*** Opening of Supplied data ***

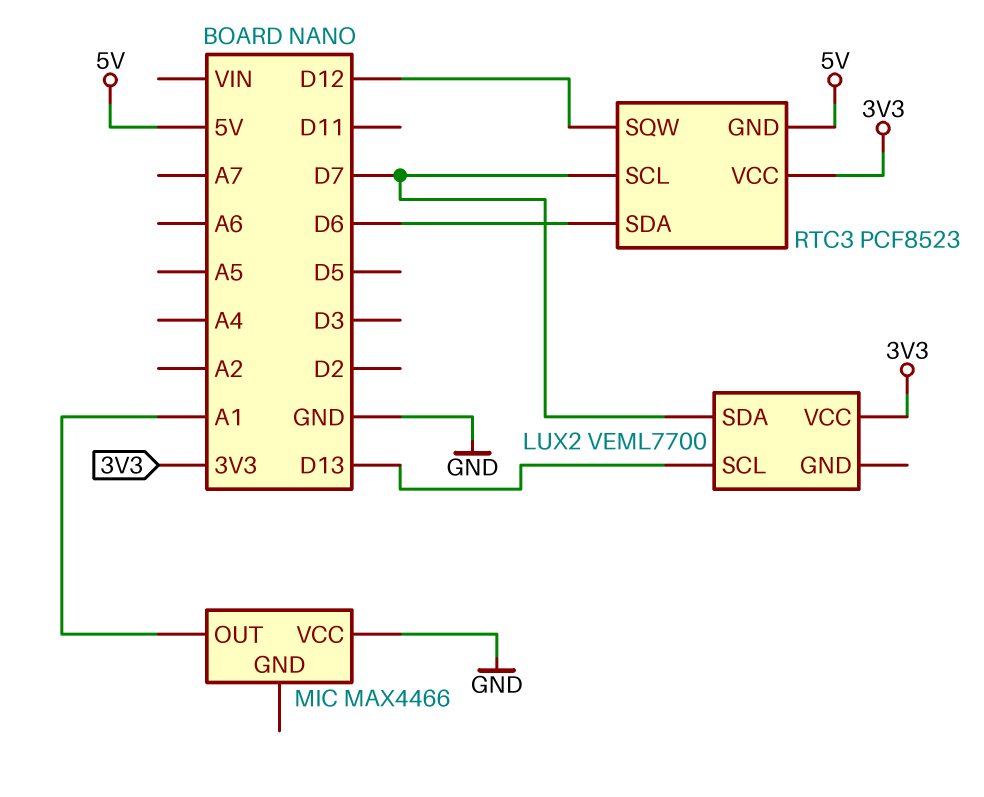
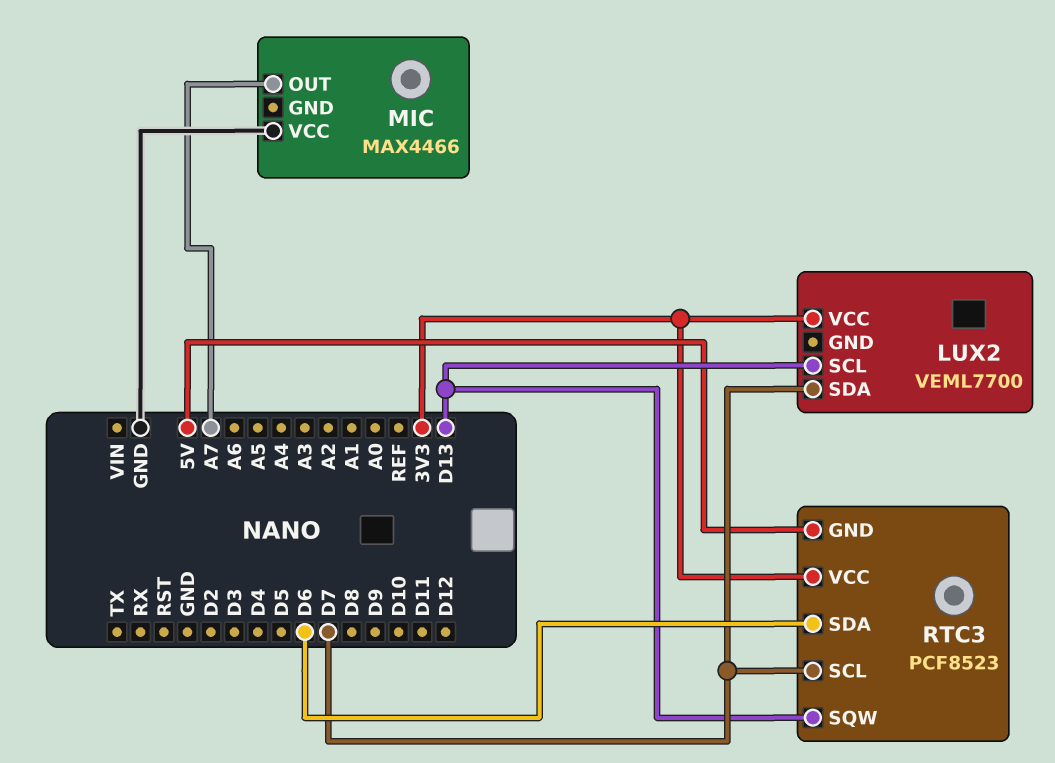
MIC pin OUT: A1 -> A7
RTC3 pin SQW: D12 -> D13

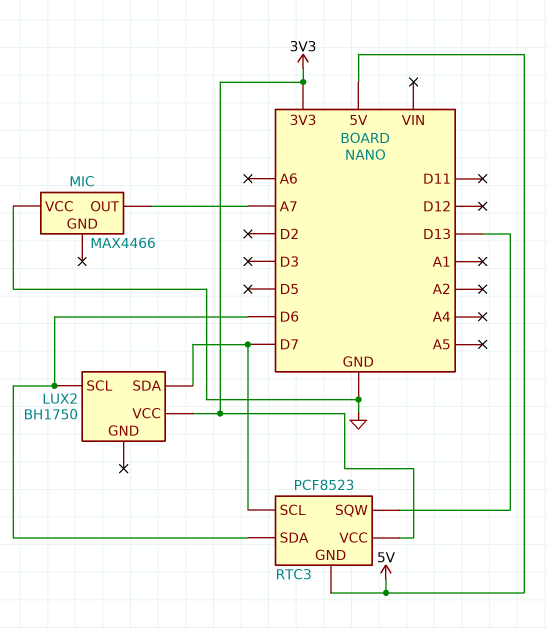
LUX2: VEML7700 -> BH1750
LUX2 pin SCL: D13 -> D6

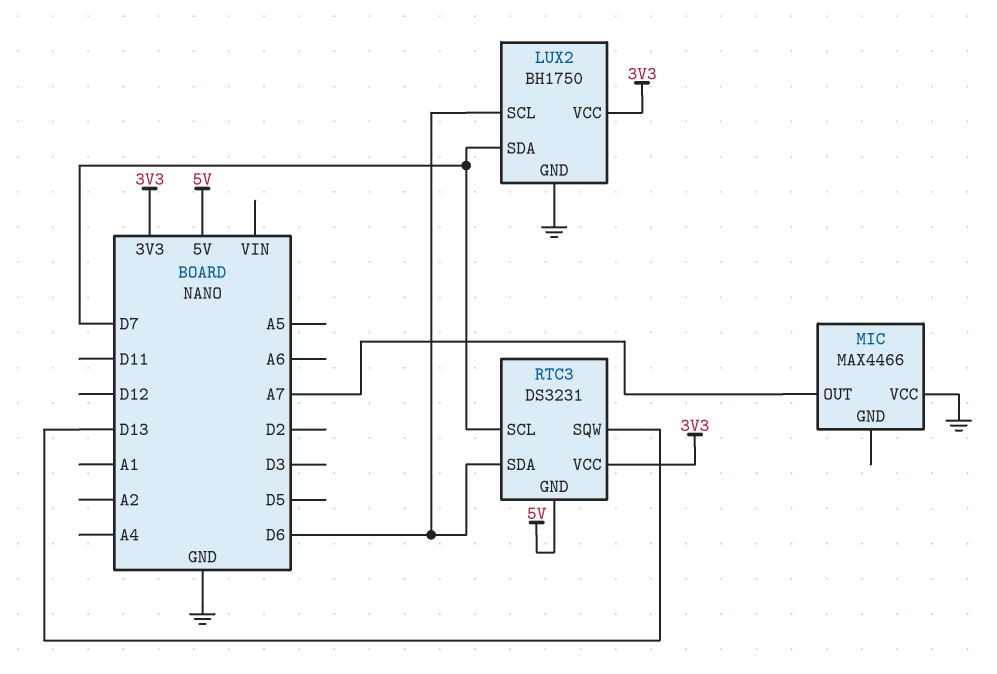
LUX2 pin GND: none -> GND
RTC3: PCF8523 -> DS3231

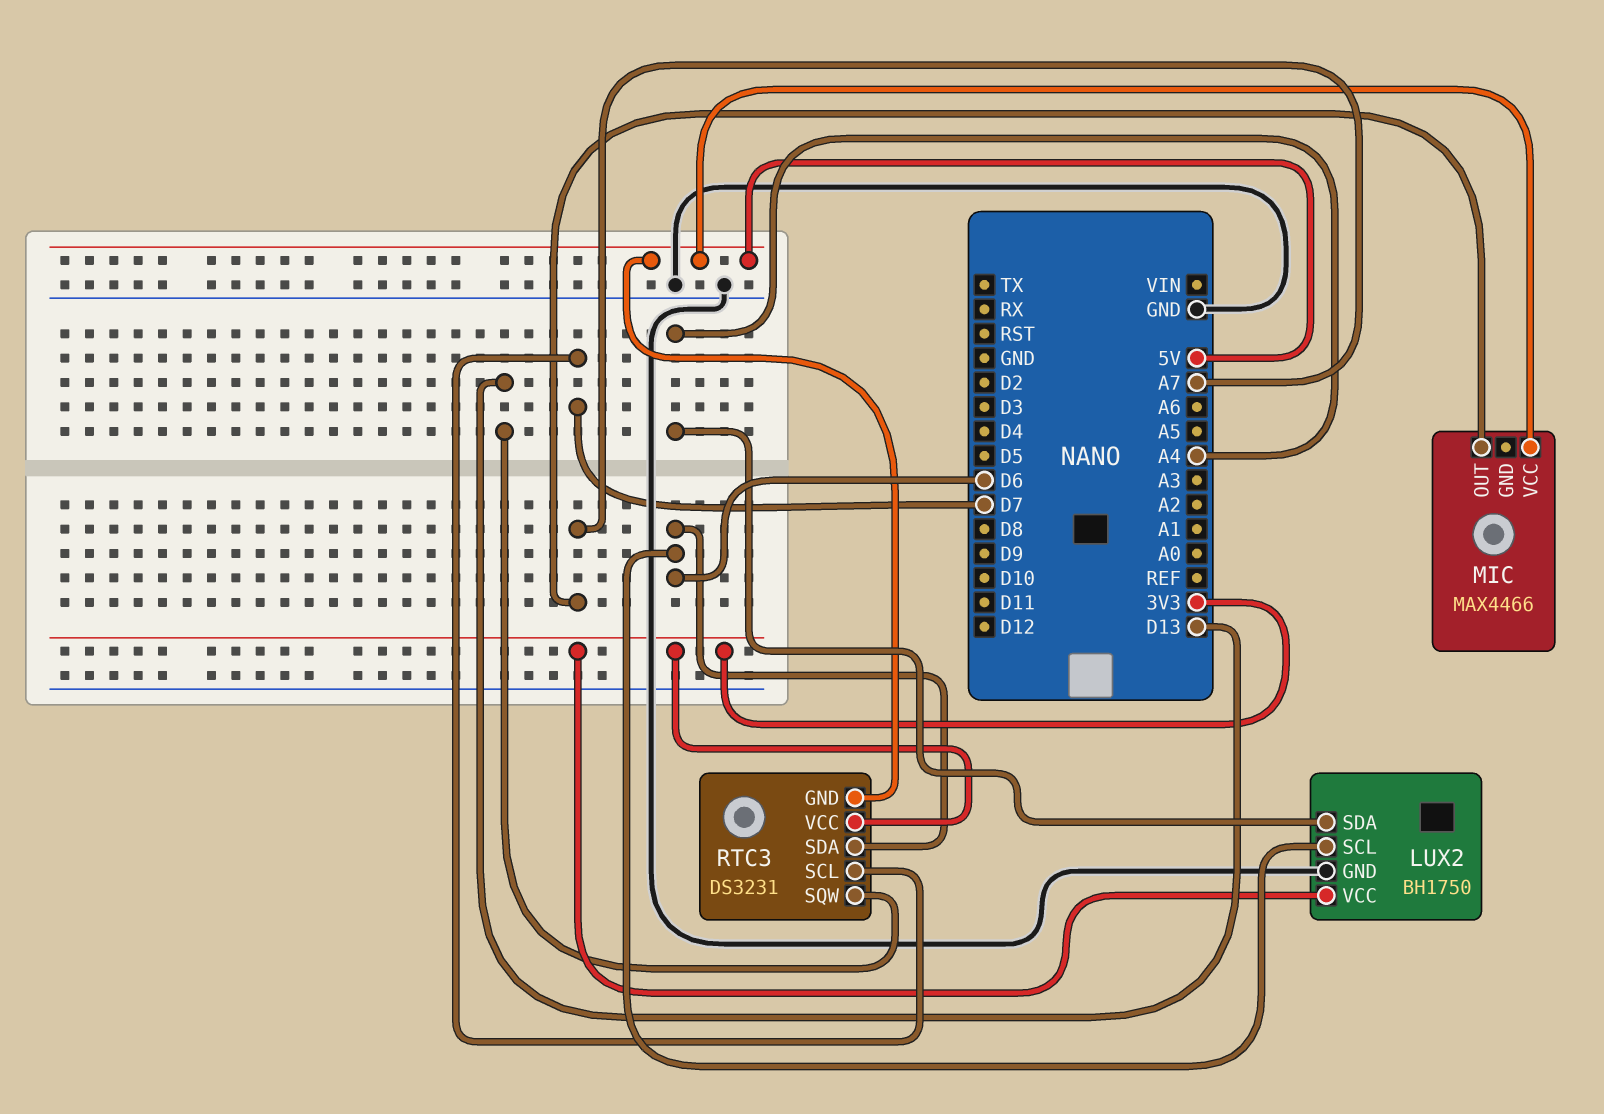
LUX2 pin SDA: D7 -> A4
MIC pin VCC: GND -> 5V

*** Close of Supplied data ***

» What this task involves
Your answer is an exact copy of the records above, stripped of pictures.

» Your solution
MIC pin OUT: A1 -> A7
RTC3 pin SQW: D12 -> D13

LUX2: VEML7700 -> BH1750
LUX2 pin SCL: D13 -> D6

LUX2 pin GND: none -> GND
RTC3: PCF8523 -> DS3231

LUX2 pin SDA: D7 -> A4
MIC pin VCC: GND -> 5V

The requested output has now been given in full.